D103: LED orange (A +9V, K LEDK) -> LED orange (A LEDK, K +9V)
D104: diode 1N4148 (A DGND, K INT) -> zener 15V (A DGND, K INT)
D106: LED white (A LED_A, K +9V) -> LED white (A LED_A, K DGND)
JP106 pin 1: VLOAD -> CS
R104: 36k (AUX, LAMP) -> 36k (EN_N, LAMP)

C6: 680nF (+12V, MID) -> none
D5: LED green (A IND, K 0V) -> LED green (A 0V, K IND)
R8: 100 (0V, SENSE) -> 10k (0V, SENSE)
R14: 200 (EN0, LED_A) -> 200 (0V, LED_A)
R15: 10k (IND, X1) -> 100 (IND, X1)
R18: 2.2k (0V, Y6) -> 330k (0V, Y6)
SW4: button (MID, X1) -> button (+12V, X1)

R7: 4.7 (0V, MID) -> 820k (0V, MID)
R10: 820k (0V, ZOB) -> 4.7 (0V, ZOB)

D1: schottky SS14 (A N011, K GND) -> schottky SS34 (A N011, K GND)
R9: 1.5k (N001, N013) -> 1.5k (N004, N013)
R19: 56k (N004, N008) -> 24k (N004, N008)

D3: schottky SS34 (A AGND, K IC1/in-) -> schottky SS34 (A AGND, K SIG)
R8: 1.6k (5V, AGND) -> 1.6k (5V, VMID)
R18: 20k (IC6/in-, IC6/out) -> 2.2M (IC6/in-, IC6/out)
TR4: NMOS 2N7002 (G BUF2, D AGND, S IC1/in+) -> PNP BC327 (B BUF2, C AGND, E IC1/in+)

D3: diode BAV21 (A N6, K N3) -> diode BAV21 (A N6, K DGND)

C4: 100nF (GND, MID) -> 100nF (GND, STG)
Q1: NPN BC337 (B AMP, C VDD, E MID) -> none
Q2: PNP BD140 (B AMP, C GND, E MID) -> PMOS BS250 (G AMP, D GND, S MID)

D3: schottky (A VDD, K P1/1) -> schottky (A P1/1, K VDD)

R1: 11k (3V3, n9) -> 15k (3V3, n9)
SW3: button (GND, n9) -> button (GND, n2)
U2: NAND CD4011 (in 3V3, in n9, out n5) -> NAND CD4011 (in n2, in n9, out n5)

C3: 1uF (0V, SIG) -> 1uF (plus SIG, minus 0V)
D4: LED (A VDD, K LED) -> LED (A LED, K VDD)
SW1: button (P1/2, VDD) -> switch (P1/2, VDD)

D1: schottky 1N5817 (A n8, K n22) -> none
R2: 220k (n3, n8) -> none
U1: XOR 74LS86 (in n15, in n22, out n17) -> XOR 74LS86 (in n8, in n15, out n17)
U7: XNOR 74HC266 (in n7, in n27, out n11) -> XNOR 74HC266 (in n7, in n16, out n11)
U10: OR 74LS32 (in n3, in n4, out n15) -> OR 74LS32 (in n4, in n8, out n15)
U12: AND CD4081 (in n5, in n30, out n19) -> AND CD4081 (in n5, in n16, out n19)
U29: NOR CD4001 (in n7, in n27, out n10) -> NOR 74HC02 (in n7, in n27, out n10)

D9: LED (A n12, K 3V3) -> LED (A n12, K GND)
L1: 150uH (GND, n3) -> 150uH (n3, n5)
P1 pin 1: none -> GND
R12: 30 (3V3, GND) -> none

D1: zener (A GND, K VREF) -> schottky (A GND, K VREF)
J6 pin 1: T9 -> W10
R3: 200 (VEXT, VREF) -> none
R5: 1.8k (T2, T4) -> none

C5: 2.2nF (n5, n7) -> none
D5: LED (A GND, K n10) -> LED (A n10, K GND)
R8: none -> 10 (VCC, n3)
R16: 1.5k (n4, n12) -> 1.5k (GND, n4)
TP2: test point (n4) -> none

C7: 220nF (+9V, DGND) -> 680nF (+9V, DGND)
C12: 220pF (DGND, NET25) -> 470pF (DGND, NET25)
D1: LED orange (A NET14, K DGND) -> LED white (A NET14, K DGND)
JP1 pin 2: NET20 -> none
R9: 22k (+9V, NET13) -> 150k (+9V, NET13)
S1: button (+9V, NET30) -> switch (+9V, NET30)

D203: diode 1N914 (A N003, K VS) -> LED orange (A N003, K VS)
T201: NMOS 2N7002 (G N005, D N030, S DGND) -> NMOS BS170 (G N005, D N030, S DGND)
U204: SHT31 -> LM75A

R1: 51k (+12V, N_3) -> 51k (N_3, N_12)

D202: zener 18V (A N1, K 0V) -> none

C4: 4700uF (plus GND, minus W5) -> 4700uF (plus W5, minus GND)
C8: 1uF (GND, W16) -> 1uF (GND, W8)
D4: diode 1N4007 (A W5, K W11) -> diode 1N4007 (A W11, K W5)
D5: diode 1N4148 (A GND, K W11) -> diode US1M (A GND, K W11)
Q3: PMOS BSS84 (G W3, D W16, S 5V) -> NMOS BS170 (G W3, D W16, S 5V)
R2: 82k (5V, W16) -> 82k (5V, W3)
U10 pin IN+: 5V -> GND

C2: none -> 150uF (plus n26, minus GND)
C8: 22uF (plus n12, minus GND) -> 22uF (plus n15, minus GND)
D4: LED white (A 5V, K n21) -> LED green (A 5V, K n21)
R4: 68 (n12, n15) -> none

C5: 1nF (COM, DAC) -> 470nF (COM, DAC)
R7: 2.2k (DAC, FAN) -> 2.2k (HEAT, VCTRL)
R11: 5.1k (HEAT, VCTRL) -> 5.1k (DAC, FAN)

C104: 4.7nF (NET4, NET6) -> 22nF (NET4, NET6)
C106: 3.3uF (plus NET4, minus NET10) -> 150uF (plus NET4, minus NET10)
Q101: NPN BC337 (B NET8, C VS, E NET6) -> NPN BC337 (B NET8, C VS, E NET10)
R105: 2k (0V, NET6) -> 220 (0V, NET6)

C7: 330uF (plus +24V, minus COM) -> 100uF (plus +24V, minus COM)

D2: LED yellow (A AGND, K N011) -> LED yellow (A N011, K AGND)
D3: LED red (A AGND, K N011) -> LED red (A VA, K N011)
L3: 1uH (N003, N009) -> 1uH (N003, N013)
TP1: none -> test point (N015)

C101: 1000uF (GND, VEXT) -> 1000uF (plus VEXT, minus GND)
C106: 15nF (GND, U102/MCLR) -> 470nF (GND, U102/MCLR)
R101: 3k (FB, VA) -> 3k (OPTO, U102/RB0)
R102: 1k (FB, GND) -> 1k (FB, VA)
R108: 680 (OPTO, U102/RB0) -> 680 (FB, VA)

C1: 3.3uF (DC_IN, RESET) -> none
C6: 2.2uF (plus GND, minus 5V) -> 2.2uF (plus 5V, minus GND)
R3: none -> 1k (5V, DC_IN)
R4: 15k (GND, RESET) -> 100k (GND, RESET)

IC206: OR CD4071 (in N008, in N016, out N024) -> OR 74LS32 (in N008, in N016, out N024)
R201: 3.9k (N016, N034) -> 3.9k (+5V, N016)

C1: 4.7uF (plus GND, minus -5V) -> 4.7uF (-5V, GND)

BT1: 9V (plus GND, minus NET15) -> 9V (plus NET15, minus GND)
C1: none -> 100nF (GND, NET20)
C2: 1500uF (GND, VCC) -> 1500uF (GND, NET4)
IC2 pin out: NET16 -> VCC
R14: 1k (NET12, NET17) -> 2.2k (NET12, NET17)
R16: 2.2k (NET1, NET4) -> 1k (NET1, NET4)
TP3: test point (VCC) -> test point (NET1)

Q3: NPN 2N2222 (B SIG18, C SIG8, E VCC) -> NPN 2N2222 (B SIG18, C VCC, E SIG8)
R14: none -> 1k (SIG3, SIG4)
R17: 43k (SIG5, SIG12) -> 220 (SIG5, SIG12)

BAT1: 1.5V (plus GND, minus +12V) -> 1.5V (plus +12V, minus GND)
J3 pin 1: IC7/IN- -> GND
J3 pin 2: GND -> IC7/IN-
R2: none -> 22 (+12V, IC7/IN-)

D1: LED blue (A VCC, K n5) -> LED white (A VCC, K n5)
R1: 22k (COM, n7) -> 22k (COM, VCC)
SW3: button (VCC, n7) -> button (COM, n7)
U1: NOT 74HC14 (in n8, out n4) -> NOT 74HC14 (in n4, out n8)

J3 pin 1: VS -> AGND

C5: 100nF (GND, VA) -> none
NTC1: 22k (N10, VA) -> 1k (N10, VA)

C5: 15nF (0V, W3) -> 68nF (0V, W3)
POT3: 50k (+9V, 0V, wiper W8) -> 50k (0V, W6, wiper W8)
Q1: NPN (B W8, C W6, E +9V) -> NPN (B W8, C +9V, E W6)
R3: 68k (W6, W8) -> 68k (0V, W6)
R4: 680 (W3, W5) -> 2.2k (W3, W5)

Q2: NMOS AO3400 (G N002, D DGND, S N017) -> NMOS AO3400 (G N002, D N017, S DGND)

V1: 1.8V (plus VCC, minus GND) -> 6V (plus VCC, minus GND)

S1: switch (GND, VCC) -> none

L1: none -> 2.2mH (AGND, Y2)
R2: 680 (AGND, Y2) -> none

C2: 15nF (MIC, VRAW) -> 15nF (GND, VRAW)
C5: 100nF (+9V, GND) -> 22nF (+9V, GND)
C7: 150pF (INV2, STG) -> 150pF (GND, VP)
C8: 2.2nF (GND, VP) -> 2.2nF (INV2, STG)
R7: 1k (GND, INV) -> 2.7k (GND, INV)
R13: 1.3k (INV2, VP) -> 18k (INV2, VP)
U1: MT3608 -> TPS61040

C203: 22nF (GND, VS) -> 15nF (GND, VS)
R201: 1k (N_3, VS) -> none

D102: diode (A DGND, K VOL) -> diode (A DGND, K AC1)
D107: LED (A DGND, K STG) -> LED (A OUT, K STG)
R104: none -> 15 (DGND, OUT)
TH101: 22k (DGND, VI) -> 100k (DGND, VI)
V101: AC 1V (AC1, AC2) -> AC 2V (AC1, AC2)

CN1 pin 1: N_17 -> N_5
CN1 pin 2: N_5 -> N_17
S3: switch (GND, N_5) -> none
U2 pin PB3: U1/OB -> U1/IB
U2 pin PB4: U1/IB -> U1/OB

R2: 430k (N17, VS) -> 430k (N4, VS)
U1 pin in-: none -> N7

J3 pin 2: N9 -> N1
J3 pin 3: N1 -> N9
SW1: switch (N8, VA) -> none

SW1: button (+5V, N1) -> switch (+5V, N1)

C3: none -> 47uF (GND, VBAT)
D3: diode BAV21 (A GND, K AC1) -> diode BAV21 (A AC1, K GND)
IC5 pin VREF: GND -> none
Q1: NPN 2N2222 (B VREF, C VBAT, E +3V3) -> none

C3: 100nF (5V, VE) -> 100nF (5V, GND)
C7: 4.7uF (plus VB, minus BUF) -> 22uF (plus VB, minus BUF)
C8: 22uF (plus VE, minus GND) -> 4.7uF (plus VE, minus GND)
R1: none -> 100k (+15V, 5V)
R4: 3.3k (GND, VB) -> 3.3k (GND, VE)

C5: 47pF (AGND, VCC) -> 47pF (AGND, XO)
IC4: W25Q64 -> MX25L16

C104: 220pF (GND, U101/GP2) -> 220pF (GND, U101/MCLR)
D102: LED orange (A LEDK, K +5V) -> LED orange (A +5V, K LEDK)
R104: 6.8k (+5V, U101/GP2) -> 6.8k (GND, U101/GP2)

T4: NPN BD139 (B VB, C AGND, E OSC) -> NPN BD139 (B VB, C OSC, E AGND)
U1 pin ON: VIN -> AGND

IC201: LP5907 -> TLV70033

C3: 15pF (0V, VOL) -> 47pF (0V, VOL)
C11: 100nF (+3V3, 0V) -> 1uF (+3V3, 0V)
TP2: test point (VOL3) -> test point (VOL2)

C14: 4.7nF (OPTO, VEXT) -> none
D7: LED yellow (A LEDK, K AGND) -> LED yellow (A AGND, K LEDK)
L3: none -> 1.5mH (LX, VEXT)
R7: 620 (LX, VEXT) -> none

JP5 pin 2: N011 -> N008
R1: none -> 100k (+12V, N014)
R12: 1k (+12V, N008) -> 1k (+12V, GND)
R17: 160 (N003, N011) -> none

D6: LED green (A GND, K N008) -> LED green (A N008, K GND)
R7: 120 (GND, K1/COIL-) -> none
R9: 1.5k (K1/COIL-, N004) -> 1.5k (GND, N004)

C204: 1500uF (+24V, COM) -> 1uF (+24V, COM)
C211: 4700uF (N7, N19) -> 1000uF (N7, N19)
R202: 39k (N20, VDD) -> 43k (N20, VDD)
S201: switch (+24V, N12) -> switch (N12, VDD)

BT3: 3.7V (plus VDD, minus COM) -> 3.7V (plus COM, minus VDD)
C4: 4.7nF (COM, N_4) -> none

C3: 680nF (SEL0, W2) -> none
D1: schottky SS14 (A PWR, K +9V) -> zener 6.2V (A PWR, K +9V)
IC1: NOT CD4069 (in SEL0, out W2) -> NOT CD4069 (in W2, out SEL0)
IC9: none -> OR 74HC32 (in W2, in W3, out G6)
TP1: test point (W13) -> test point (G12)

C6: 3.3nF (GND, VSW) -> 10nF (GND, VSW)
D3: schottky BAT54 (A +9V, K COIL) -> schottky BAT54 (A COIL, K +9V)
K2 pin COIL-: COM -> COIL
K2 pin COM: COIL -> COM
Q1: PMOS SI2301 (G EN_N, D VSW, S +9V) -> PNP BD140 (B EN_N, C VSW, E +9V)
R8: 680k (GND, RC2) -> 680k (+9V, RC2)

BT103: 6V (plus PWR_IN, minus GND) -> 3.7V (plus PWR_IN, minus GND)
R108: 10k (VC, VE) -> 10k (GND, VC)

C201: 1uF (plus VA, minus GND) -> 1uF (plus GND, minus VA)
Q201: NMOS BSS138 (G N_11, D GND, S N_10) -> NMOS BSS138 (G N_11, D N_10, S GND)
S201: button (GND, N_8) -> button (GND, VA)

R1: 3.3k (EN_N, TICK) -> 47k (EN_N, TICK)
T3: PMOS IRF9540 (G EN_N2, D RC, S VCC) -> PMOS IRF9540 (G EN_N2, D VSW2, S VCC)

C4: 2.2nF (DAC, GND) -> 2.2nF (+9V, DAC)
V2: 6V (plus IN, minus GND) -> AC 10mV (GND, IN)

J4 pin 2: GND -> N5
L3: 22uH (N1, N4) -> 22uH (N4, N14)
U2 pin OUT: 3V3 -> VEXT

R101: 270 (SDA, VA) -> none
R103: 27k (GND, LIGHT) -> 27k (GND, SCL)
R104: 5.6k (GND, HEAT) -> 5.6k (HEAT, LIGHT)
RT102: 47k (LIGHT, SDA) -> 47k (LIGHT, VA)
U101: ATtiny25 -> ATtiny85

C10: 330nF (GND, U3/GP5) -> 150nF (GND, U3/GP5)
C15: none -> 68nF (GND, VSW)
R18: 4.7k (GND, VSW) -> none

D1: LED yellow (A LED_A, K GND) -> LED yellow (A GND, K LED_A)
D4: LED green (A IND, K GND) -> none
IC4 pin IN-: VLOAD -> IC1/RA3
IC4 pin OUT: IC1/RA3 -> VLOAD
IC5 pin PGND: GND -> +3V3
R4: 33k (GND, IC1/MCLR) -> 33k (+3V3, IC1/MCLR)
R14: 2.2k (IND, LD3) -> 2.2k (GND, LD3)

• Task:
Search the data above for the string "switch" and return every line that has it.

• Solved exercise:
SW1: button (P1/2, VDD) -> switch (P1/2, VDD)
S1: button (+9V, NET30) -> switch (+9V, NET30)
S1: switch (GND, VCC) -> none
S3: switch (GND, N_5) -> none
SW1: switch (N8, VA) -> none
SW1: button (+5V, N1) -> switch (+5V, N1)
S201: switch (+24V, N12) -> switch (N12, VDD)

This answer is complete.